= Dataset =
'''
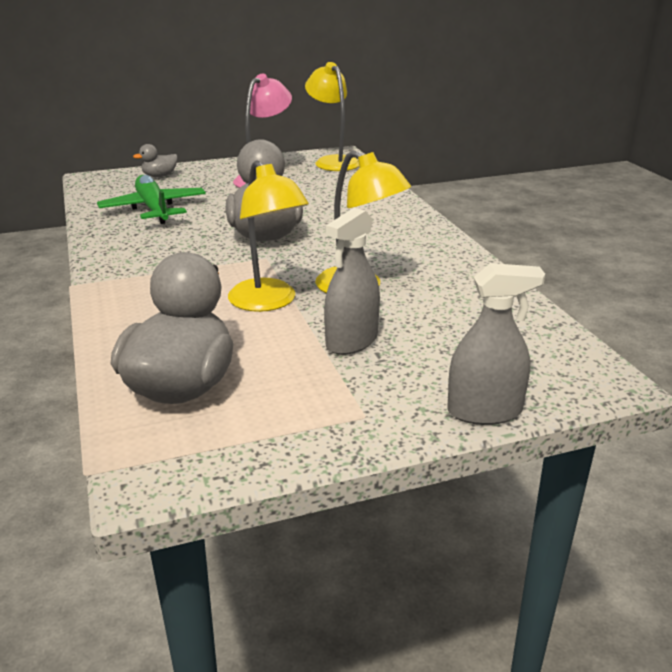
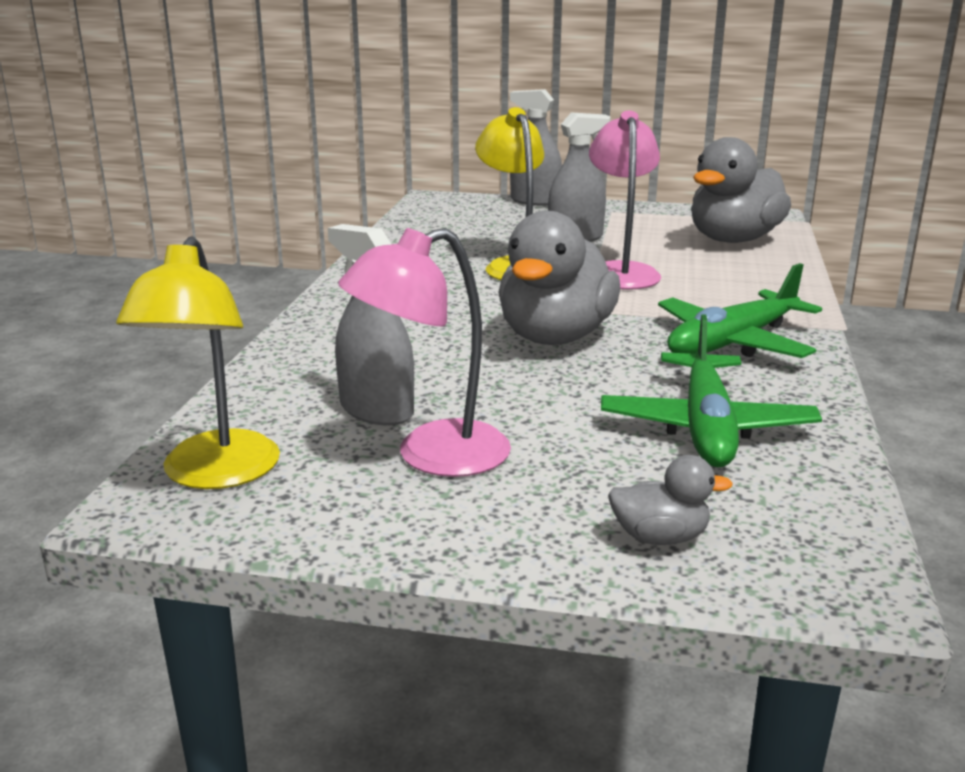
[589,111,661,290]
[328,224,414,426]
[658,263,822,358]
'''
'''
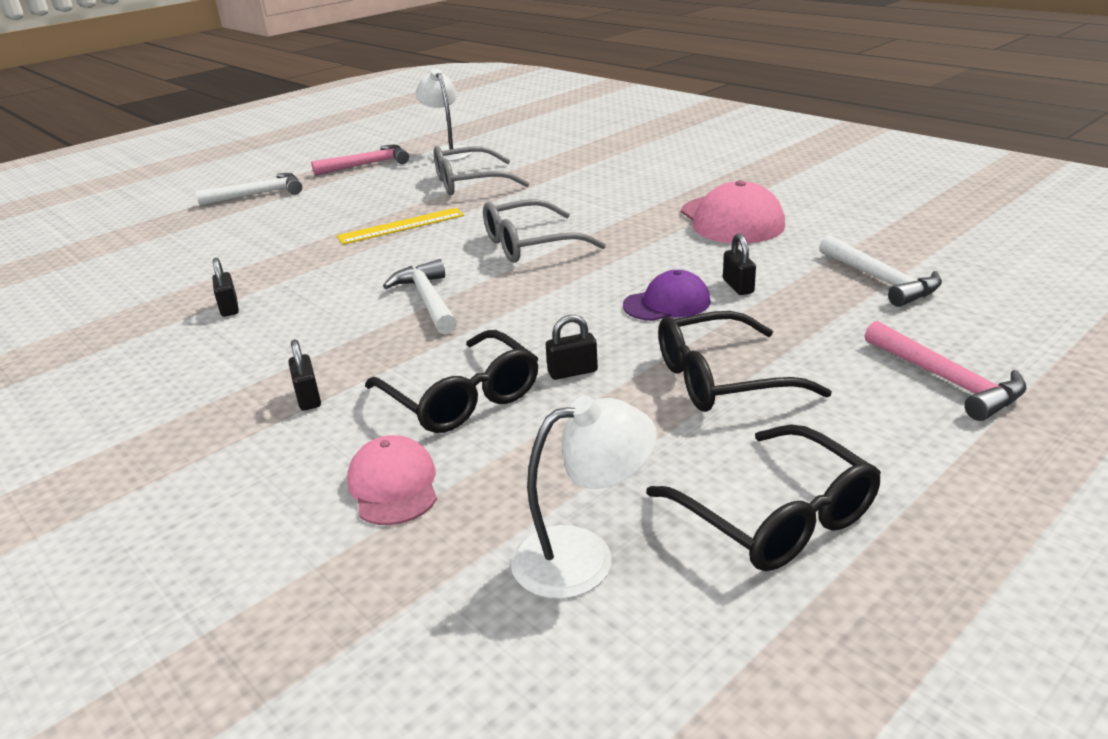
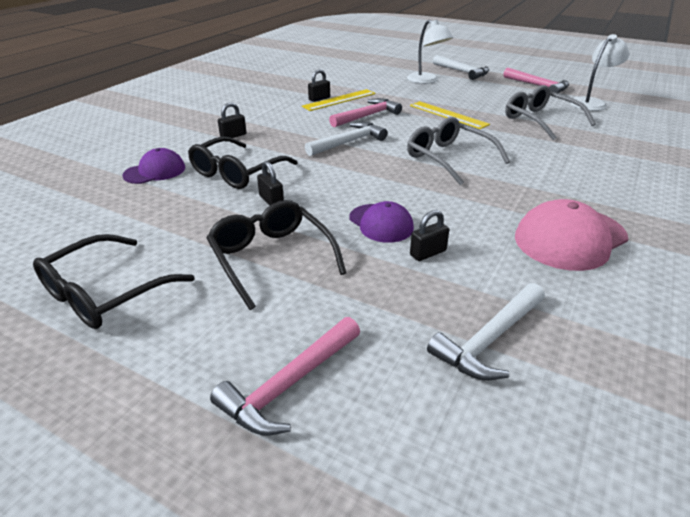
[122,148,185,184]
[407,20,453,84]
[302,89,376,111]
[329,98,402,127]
'''
'''
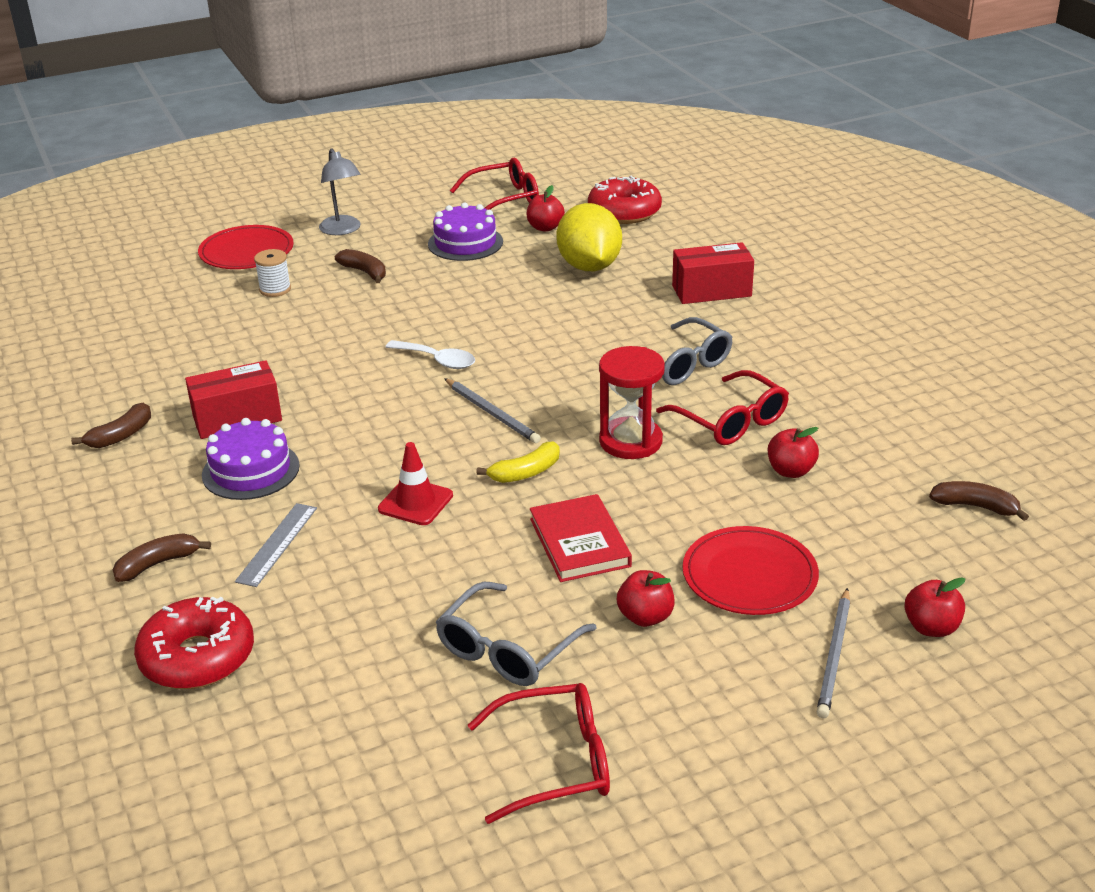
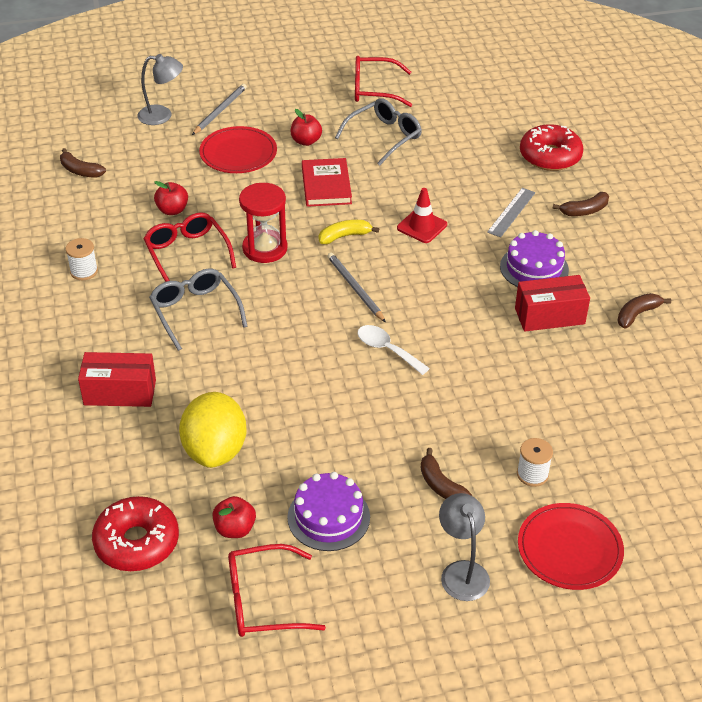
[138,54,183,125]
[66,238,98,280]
'''
= Task to carry out =
All lines above from the one containing "[122,148,185,184]" to the one containing "[329,98,402,127]" must be repeated exactly, both lines included, and no others.

= Answer for the task =
[122,148,185,184]
[407,20,453,84]
[302,89,376,111]
[329,98,402,127]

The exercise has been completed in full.